| THE EXERCISE |
Reproduce the entries word for word, starting at the line that contains "cyan pentagon: rotated 6" and ending at the final line of the entries, with both of those lines included.

| DATA SHOWN |
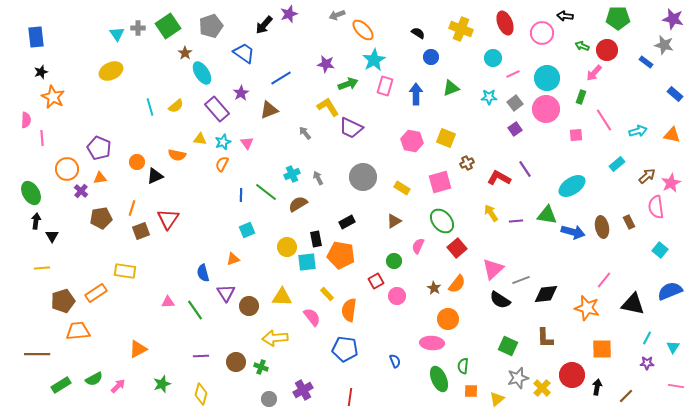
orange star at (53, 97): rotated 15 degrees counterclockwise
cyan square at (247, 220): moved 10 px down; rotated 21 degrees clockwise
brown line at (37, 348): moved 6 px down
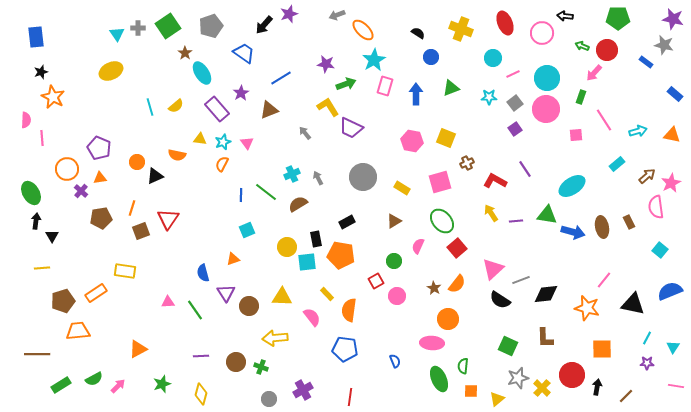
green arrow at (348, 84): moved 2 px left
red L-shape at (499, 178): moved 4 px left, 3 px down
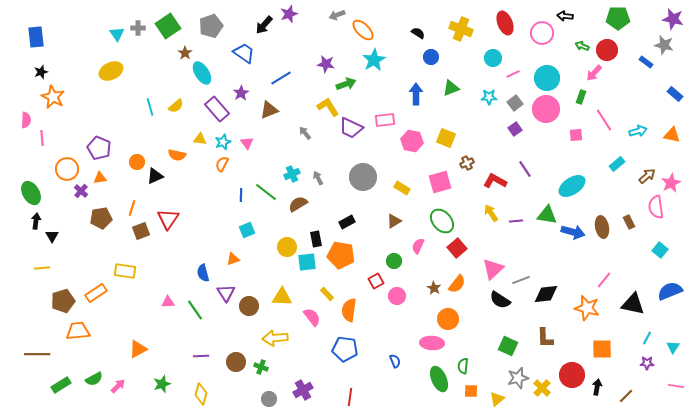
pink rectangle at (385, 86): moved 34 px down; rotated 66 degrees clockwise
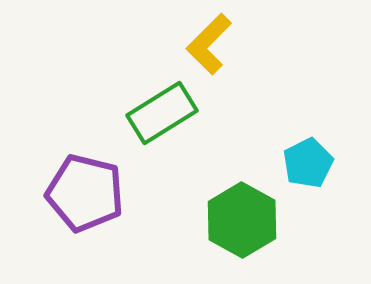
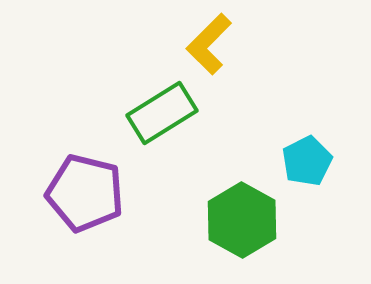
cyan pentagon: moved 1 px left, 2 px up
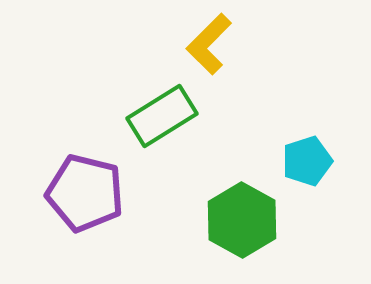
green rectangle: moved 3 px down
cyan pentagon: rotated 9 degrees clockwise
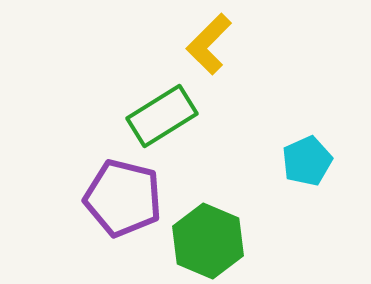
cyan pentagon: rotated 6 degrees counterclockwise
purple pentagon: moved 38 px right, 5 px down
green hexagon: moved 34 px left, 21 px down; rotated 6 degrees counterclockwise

| ANSWER TO THIS EXERCISE |
cyan pentagon: rotated 6 degrees counterclockwise
purple pentagon: moved 38 px right, 5 px down
green hexagon: moved 34 px left, 21 px down; rotated 6 degrees counterclockwise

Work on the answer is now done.